Scene images with change listings
★ ★ ★ ★

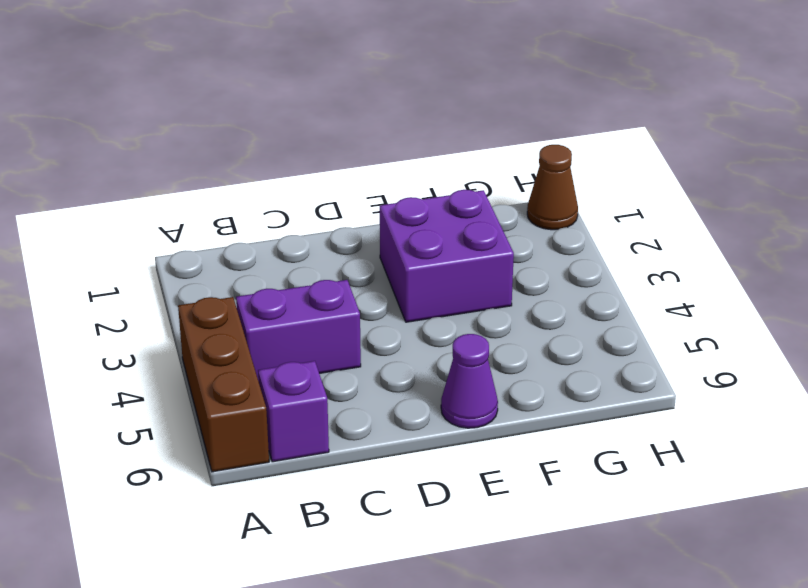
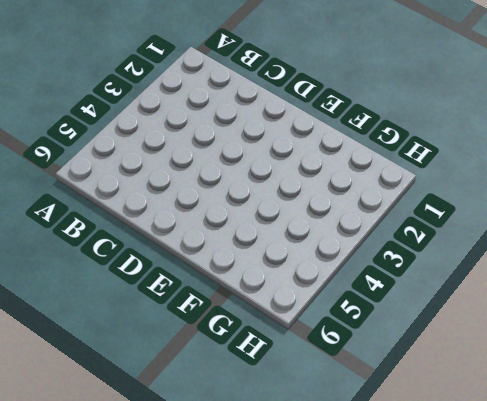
none -> brown brick A4:A6 level 1
none -> purple brick B4:C4 level 1

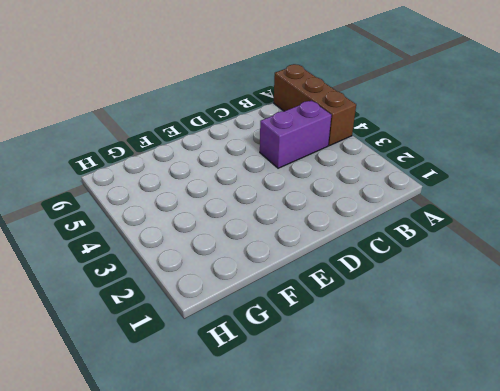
none -> purple brick B6 level 1
none -> purple brick E2:F3 level 1

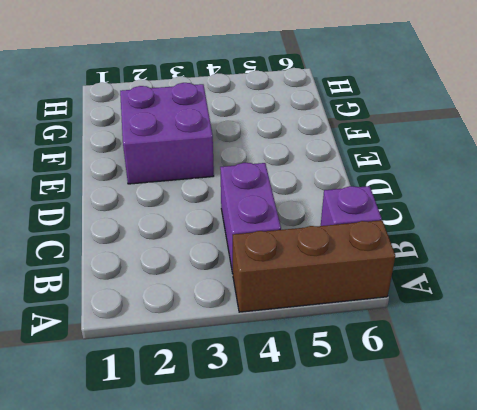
none -> purple cone E6 level 1
none -> brown cone H1 level 1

★ ★ ★ ★

What the task requires
From the entries above, extract every line where the word "brown" appears.

Response below
none -> brown brick A4:A6 level 1
none -> brown cone H1 level 1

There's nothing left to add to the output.